(Data block)

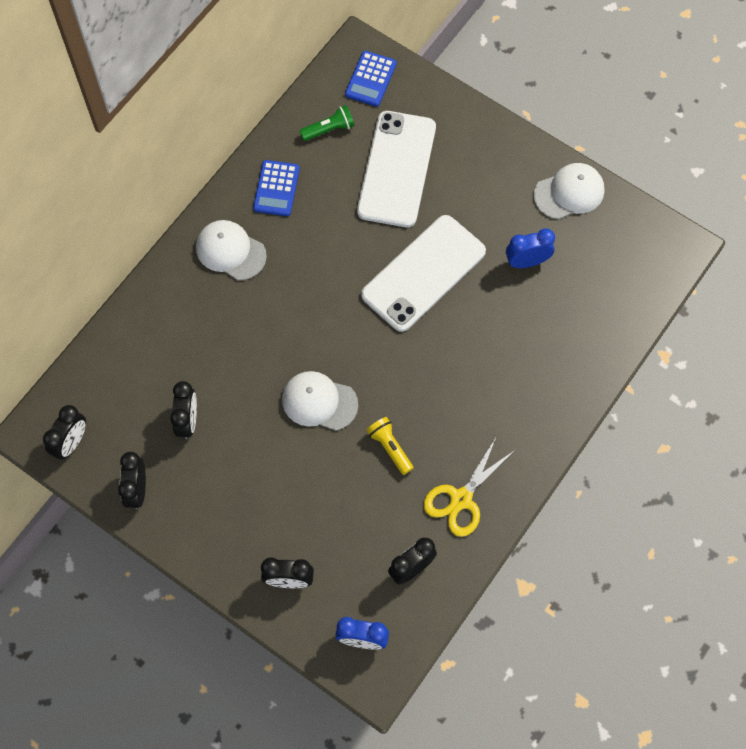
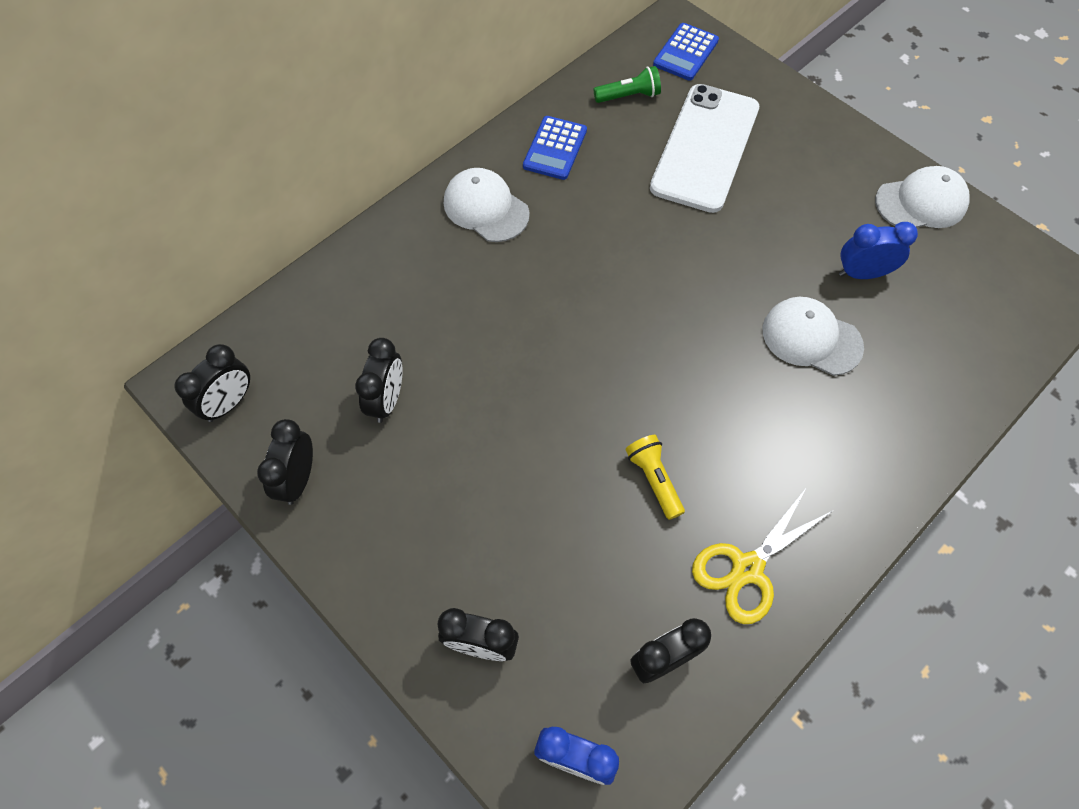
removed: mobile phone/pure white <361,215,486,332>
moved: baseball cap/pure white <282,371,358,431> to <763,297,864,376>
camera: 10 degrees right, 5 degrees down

(End Data block)

Problem requirements:
Which lines above hold the string "white"? Please copy all of them.

Your solution:
removed: mobile phone/pure white <361,215,486,332>
moved: baseball cap/pure white <282,371,358,431> to <763,297,864,376>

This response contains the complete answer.